(Task item)
The lines of the records that include "padlock" should all be copied.

(Dataset)

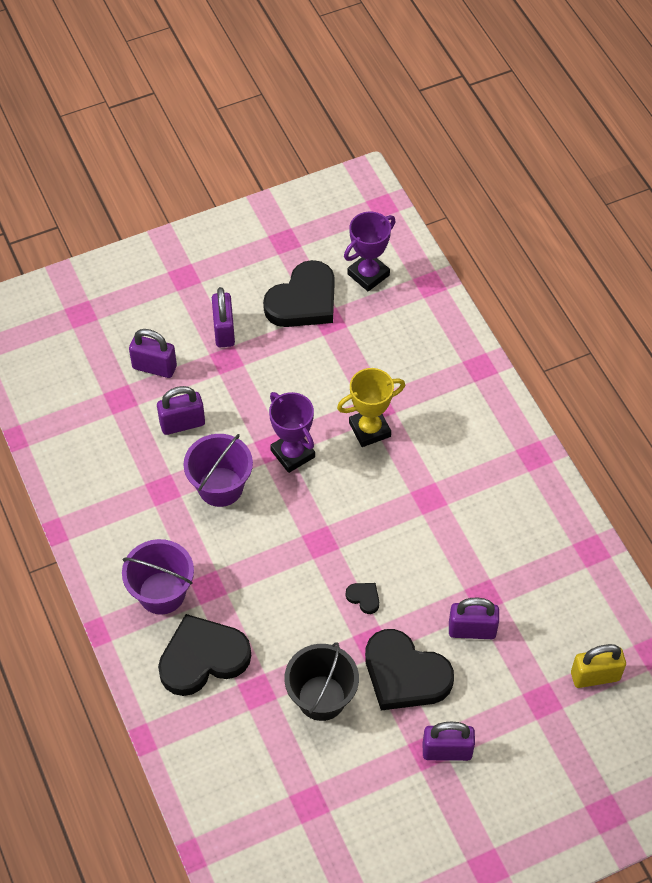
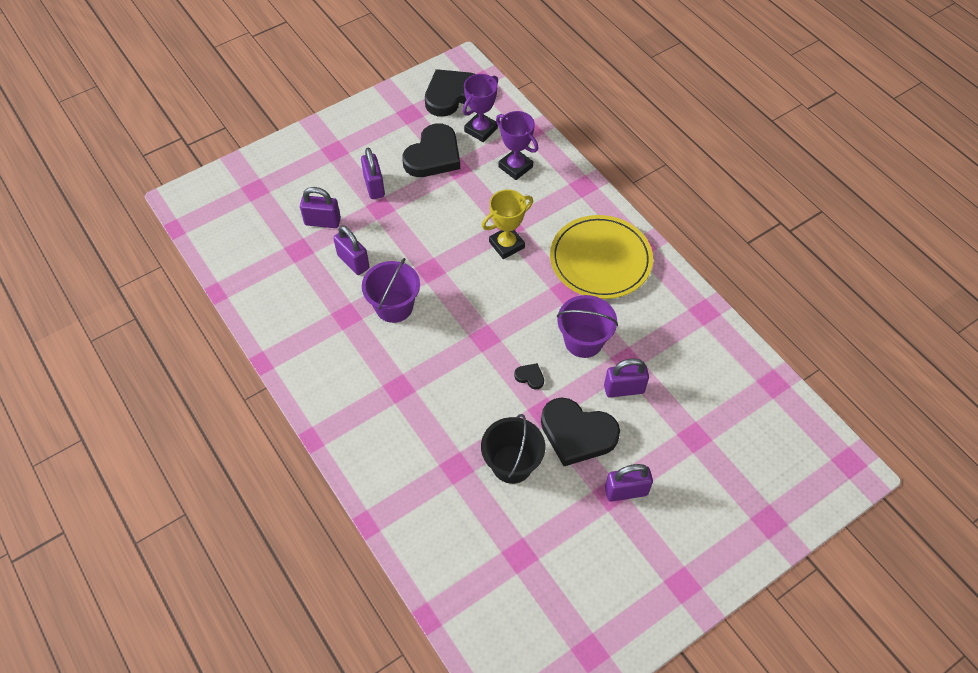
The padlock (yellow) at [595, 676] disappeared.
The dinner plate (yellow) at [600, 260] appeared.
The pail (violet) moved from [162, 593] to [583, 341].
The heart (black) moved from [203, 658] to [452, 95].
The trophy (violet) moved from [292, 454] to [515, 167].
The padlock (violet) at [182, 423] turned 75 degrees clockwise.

(Result of the exercise)
The padlock (yellow) at [595, 676] disappeared.
The padlock (violet) at [182, 423] turned 75 degrees clockwise.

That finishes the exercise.